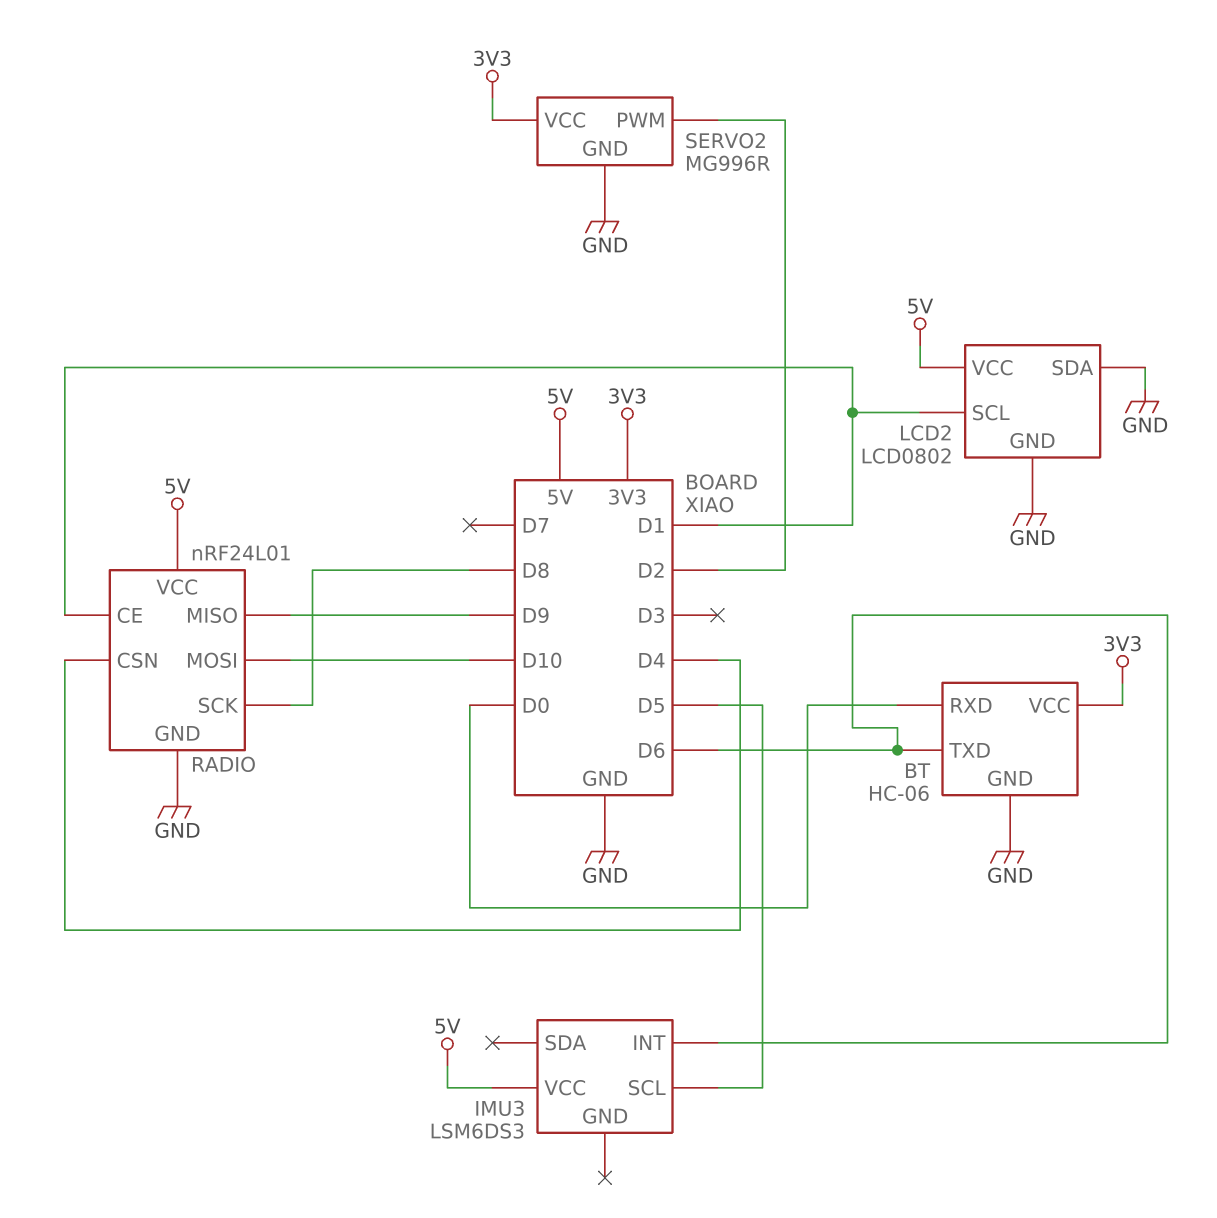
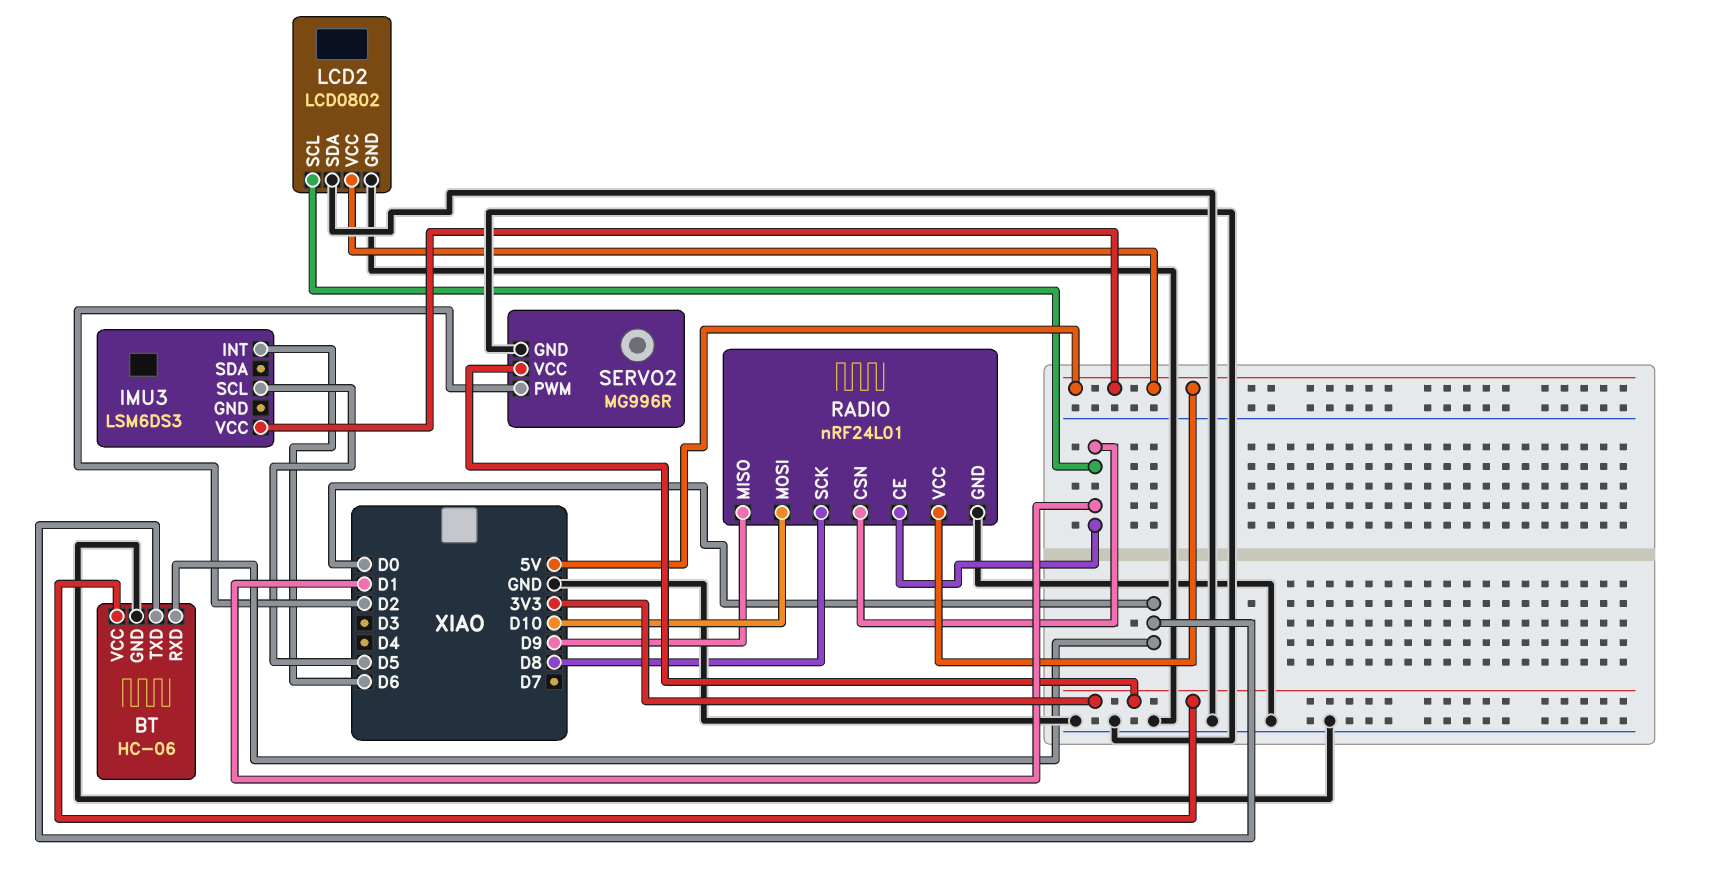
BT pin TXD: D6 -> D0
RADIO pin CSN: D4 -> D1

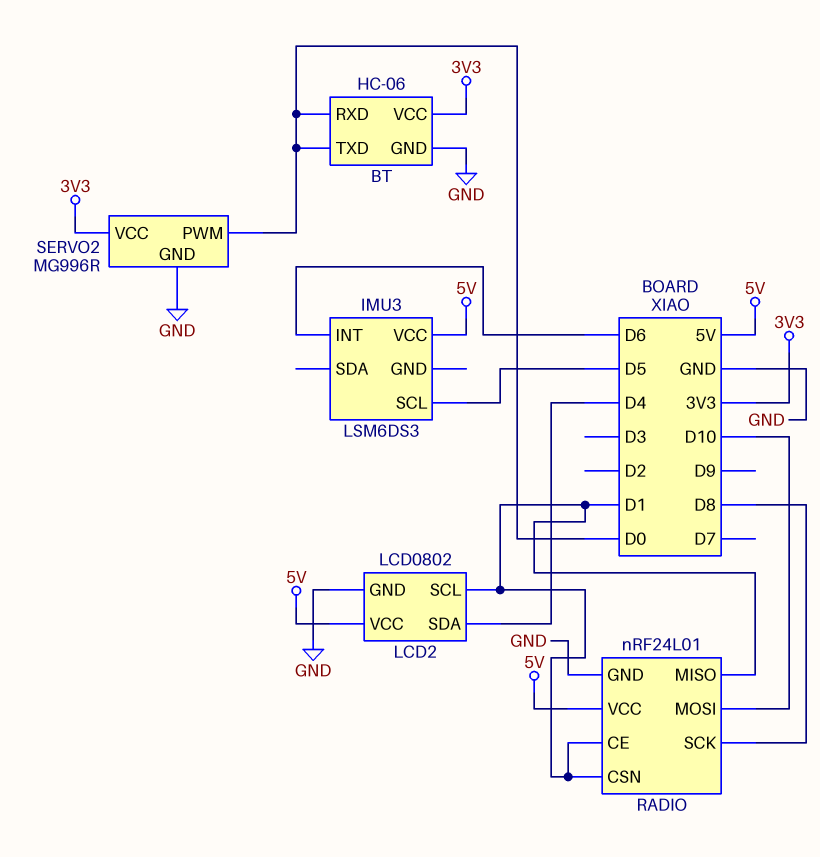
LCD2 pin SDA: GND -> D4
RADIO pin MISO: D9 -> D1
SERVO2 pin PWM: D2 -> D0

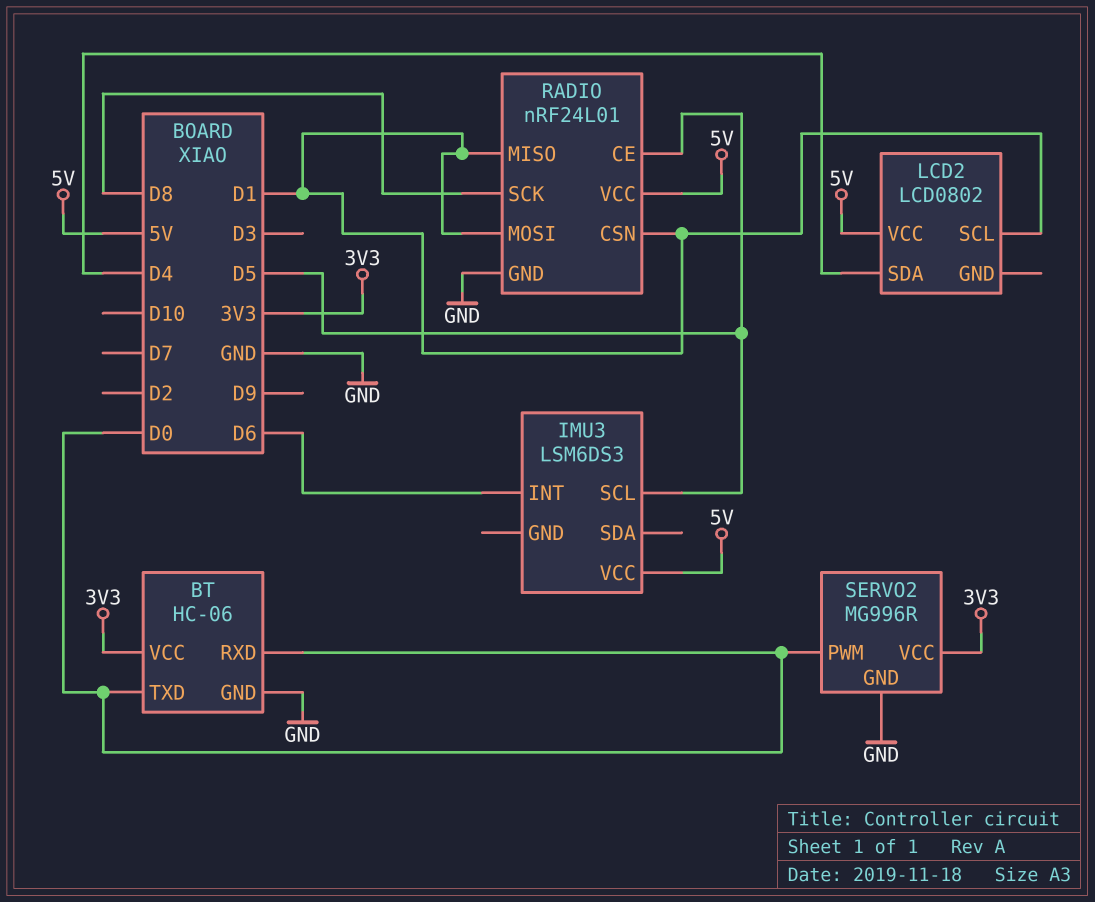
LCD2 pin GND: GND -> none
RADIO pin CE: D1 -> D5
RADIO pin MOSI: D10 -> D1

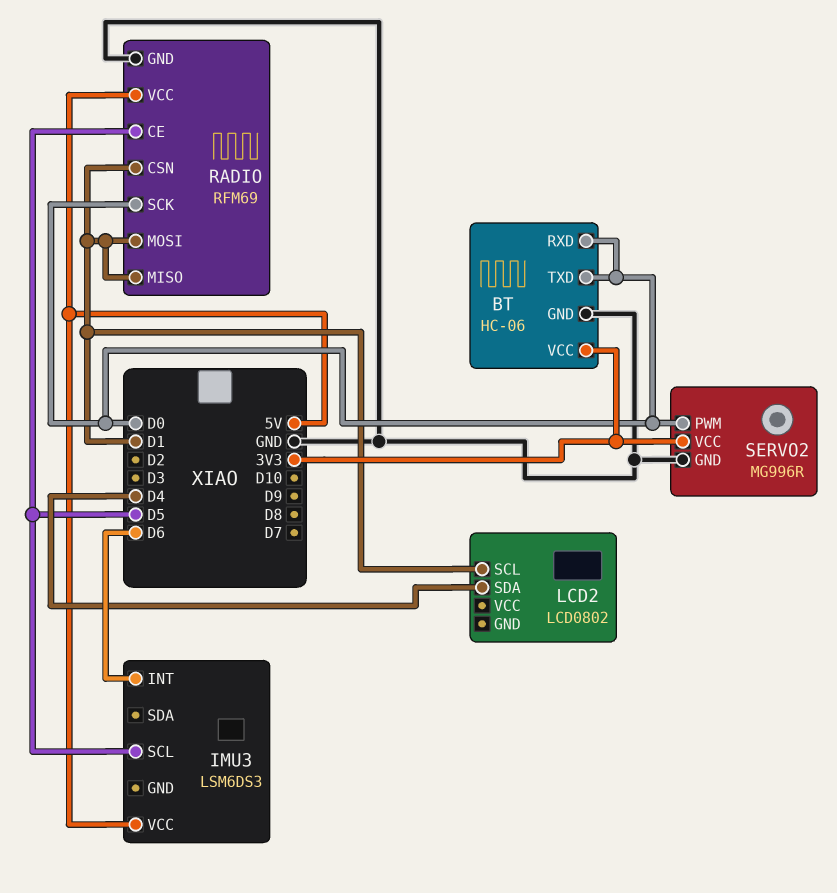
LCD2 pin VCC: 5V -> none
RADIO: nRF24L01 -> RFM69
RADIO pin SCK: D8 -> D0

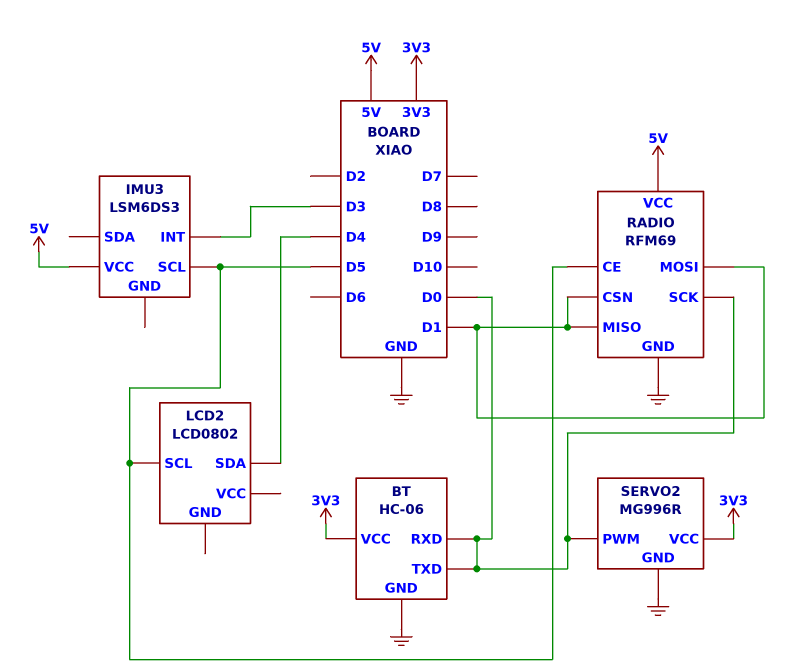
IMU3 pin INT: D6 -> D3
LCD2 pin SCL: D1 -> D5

**Task brief**
The word "RADIO" is the filter: copy every line of the listing above that contains it.

**Result for this exercise**
RADIO pin CSN: D4 -> D1
RADIO pin MISO: D9 -> D1
RADIO pin CE: D1 -> D5
RADIO pin MOSI: D10 -> D1
RADIO: nRF24L01 -> RFM69
RADIO pin SCK: D8 -> D0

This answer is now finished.